_Task goal_
Set down, please, exactly the lines below that run from the line with "camera: 105 degrees right, 0 degrees up" to the line with "(386, 697) = (226, 414): purple gift -> none", both lines included.

_Input material_
-------------------------
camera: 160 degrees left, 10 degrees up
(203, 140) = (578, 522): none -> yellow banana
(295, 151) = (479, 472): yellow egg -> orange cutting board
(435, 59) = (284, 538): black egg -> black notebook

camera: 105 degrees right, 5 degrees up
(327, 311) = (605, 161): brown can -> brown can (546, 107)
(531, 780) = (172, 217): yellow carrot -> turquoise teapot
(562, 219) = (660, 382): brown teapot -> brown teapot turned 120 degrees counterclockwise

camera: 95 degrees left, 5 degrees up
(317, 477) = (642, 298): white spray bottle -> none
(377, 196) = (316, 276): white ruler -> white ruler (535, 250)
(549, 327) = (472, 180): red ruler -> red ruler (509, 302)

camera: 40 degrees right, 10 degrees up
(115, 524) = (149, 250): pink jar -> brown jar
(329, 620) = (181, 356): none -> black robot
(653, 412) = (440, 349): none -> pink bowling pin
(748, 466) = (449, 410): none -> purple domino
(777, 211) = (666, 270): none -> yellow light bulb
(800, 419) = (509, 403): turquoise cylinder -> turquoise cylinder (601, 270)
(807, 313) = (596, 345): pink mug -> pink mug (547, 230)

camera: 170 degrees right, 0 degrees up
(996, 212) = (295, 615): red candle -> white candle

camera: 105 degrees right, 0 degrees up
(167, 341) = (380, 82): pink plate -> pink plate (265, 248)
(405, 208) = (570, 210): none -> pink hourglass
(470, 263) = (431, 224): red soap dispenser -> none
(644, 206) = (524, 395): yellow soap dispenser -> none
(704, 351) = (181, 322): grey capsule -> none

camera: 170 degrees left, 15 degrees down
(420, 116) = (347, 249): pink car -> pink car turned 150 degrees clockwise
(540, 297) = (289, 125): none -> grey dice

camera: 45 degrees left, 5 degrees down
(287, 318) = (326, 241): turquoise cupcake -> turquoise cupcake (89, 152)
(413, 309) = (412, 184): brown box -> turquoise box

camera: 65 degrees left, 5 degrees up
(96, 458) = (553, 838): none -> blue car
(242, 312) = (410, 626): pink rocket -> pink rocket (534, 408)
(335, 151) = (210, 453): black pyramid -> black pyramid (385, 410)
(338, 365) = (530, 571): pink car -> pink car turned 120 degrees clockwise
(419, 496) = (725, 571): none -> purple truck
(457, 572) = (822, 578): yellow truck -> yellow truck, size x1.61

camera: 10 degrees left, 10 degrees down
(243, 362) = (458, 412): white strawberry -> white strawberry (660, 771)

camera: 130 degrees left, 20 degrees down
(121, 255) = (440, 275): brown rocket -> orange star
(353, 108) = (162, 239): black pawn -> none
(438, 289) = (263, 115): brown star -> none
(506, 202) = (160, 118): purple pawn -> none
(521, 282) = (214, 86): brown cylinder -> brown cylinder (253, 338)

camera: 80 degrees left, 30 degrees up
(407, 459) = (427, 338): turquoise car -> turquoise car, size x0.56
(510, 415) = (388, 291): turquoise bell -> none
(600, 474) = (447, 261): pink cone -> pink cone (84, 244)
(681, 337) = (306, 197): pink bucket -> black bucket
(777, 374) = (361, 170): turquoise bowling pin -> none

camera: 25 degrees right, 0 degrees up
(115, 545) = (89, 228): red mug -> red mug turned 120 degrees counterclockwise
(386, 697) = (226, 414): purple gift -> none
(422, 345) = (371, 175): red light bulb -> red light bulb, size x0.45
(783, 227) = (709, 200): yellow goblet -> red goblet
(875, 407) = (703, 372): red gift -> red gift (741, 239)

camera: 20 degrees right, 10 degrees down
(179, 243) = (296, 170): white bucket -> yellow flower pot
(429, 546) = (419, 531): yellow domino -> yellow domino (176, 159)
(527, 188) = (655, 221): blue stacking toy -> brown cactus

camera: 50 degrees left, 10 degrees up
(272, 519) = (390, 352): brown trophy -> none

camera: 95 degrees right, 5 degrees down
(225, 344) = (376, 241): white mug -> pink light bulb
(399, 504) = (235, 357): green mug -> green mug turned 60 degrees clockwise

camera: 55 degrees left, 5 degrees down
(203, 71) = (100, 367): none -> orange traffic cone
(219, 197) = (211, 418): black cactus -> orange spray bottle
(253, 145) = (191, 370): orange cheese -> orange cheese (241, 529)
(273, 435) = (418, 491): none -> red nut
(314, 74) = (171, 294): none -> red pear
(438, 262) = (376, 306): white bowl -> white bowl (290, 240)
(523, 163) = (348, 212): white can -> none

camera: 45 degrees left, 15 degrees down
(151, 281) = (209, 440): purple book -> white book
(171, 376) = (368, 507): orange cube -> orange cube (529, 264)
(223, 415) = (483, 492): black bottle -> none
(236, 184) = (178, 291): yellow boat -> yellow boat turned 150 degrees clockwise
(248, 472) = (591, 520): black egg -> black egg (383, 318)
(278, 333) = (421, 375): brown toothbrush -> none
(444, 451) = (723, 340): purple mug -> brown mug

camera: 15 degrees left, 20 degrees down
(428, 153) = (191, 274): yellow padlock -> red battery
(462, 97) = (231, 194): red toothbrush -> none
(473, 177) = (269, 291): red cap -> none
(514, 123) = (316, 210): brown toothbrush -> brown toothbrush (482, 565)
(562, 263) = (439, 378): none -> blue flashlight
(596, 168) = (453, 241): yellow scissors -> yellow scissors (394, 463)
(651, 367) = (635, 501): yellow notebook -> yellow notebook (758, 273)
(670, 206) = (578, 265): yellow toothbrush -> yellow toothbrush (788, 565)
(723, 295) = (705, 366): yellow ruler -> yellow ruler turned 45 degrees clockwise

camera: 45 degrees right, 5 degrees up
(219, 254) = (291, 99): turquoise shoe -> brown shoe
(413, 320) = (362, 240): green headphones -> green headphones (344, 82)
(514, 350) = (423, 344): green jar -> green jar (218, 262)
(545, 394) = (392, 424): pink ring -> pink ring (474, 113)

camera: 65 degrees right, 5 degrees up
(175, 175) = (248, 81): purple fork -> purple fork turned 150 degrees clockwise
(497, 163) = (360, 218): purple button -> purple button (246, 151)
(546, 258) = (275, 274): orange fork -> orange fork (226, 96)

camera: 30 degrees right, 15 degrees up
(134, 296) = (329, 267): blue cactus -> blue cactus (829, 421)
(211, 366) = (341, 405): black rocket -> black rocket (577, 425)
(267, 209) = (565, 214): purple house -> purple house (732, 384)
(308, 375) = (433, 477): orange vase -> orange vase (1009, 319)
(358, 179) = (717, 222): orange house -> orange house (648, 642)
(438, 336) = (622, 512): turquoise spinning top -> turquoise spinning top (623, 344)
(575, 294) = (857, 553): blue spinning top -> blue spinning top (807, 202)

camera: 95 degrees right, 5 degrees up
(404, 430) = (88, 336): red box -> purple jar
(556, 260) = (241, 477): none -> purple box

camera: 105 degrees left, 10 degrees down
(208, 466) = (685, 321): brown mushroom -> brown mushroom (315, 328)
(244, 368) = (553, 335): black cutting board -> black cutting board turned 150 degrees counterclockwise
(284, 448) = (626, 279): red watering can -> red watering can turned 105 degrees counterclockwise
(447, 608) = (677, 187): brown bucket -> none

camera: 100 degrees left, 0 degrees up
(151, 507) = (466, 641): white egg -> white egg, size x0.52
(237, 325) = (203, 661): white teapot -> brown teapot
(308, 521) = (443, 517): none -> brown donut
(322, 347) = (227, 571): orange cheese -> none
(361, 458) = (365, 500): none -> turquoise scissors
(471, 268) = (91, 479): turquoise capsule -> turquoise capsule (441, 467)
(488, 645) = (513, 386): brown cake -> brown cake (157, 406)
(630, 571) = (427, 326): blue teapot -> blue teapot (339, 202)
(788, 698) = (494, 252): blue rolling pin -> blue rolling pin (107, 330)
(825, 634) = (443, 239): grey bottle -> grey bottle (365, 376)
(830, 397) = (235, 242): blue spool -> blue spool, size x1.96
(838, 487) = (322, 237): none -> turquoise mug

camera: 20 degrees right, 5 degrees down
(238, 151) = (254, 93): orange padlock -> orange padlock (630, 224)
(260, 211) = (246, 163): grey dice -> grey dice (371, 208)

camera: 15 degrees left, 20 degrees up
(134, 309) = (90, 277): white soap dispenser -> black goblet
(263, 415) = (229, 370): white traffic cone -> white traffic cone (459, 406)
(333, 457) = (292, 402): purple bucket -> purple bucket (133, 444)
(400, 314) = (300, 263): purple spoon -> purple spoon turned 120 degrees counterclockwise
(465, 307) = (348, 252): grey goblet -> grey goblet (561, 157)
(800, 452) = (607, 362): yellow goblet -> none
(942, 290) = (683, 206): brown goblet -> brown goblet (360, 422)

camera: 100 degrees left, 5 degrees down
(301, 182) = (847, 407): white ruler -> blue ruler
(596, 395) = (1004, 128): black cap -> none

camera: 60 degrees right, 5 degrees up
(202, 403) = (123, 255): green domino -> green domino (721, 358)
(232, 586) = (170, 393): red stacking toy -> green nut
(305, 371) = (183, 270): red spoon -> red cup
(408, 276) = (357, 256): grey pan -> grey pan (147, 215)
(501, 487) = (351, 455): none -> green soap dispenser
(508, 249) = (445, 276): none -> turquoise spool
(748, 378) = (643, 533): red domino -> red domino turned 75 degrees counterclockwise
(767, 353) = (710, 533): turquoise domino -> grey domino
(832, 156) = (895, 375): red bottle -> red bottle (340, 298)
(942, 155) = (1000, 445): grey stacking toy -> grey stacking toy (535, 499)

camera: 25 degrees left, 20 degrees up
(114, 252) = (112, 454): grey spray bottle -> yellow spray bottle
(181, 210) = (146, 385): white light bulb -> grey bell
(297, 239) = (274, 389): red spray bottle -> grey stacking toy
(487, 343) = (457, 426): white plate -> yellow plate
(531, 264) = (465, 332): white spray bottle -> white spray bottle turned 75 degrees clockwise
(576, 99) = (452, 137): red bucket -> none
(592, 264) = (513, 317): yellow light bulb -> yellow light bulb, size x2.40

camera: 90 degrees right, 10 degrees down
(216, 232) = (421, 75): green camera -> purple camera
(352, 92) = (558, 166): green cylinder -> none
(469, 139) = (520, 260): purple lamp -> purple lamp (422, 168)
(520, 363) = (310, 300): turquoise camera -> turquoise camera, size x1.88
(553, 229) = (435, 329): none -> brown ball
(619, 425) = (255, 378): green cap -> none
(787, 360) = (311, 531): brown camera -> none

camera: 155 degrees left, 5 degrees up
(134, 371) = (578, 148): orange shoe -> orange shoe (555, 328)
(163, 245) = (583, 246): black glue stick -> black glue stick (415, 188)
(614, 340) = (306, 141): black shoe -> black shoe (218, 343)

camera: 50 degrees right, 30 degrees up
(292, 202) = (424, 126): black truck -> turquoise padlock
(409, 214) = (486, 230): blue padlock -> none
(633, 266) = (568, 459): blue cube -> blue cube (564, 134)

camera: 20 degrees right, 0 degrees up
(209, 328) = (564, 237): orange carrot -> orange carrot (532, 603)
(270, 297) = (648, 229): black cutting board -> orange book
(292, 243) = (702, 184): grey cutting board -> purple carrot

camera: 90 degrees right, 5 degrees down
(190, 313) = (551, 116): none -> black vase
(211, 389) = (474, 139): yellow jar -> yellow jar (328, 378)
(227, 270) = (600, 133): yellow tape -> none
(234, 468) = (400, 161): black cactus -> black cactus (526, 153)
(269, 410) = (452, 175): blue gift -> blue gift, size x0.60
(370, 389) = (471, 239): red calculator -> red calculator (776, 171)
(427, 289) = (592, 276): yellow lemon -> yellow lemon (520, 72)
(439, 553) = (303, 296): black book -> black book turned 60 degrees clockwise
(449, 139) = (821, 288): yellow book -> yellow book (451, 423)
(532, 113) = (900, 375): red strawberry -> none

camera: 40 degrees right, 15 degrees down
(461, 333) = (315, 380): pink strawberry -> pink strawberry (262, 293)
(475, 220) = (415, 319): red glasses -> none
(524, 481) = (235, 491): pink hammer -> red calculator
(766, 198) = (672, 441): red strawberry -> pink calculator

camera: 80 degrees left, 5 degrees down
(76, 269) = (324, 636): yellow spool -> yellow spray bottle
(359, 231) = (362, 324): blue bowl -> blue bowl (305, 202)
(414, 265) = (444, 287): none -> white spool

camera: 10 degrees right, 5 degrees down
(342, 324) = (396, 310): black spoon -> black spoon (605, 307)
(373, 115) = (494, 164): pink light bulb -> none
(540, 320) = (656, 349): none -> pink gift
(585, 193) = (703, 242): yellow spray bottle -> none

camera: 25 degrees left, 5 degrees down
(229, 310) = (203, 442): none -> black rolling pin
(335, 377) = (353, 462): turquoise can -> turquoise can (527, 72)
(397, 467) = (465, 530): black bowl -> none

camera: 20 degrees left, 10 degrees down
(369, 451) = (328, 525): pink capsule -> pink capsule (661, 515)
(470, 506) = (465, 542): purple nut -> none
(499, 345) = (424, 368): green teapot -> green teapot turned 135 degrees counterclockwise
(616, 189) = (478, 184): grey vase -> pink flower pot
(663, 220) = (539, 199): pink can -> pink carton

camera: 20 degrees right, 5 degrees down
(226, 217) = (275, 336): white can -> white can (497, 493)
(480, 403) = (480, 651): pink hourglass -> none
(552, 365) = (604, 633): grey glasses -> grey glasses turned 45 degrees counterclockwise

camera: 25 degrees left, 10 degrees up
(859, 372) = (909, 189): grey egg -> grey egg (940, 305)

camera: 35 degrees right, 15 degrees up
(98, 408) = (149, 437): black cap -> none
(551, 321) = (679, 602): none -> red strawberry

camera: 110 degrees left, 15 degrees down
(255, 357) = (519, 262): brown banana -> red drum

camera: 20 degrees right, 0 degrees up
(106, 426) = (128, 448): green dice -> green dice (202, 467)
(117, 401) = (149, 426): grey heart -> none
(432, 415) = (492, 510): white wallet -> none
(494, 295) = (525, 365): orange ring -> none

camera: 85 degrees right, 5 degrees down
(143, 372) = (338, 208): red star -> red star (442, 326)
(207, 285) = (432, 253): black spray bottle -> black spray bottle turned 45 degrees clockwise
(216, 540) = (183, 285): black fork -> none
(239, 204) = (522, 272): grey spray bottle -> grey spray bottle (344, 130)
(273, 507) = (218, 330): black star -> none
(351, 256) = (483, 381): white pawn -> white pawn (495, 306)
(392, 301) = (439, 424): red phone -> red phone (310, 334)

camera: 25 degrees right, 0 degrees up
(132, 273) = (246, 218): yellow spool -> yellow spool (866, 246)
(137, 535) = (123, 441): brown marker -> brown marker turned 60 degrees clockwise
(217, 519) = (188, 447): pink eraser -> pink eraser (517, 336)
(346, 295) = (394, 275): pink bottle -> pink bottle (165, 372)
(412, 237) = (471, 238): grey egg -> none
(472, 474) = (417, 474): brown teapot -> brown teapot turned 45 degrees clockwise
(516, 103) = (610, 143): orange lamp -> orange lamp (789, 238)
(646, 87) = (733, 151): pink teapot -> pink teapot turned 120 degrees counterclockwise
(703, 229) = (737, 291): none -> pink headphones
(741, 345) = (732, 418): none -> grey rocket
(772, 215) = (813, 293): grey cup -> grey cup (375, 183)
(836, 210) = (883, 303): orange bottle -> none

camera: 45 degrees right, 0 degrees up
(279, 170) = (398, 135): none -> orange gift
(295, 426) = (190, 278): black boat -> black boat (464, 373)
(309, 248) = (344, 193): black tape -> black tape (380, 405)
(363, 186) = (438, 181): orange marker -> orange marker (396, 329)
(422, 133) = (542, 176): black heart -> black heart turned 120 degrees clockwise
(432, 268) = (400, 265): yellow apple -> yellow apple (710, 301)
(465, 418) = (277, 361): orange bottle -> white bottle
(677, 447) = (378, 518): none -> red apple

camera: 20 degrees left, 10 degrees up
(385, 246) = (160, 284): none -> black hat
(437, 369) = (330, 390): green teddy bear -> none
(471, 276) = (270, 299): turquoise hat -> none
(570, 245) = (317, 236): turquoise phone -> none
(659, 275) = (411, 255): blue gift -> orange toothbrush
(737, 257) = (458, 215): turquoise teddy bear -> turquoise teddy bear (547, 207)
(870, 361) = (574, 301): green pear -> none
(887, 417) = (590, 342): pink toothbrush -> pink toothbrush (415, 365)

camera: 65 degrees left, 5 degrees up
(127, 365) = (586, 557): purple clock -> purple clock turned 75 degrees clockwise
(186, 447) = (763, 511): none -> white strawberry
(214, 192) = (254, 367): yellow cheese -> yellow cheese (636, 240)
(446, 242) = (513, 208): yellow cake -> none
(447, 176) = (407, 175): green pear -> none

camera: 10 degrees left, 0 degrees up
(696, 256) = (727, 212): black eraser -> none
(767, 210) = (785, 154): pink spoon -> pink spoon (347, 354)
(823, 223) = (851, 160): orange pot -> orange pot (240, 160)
-------------------------
_Task response_
camera: 105 degrees right, 0 degrees up
(167, 341) = (380, 82): pink plate -> pink plate (265, 248)
(405, 208) = (570, 210): none -> pink hourglass
(470, 263) = (431, 224): red soap dispenser -> none
(644, 206) = (524, 395): yellow soap dispenser -> none
(704, 351) = (181, 322): grey capsule -> none

camera: 170 degrees left, 15 degrees down
(420, 116) = (347, 249): pink car -> pink car turned 150 degrees clockwise
(540, 297) = (289, 125): none -> grey dice

camera: 45 degrees left, 5 degrees down
(287, 318) = (326, 241): turquoise cupcake -> turquoise cupcake (89, 152)
(413, 309) = (412, 184): brown box -> turquoise box

camera: 65 degrees left, 5 degrees up
(96, 458) = (553, 838): none -> blue car
(242, 312) = (410, 626): pink rocket -> pink rocket (534, 408)
(335, 151) = (210, 453): black pyramid -> black pyramid (385, 410)
(338, 365) = (530, 571): pink car -> pink car turned 120 degrees clockwise
(419, 496) = (725, 571): none -> purple truck
(457, 572) = (822, 578): yellow truck -> yellow truck, size x1.61

camera: 10 degrees left, 10 degrees down
(243, 362) = (458, 412): white strawberry -> white strawberry (660, 771)

camera: 130 degrees left, 20 degrees down
(121, 255) = (440, 275): brown rocket -> orange star
(353, 108) = (162, 239): black pawn -> none
(438, 289) = (263, 115): brown star -> none
(506, 202) = (160, 118): purple pawn -> none
(521, 282) = (214, 86): brown cylinder -> brown cylinder (253, 338)

camera: 80 degrees left, 30 degrees up
(407, 459) = (427, 338): turquoise car -> turquoise car, size x0.56
(510, 415) = (388, 291): turquoise bell -> none
(600, 474) = (447, 261): pink cone -> pink cone (84, 244)
(681, 337) = (306, 197): pink bucket -> black bucket
(777, 374) = (361, 170): turquoise bowling pin -> none

camera: 25 degrees right, 0 degrees up
(115, 545) = (89, 228): red mug -> red mug turned 120 degrees counterclockwise
(386, 697) = (226, 414): purple gift -> none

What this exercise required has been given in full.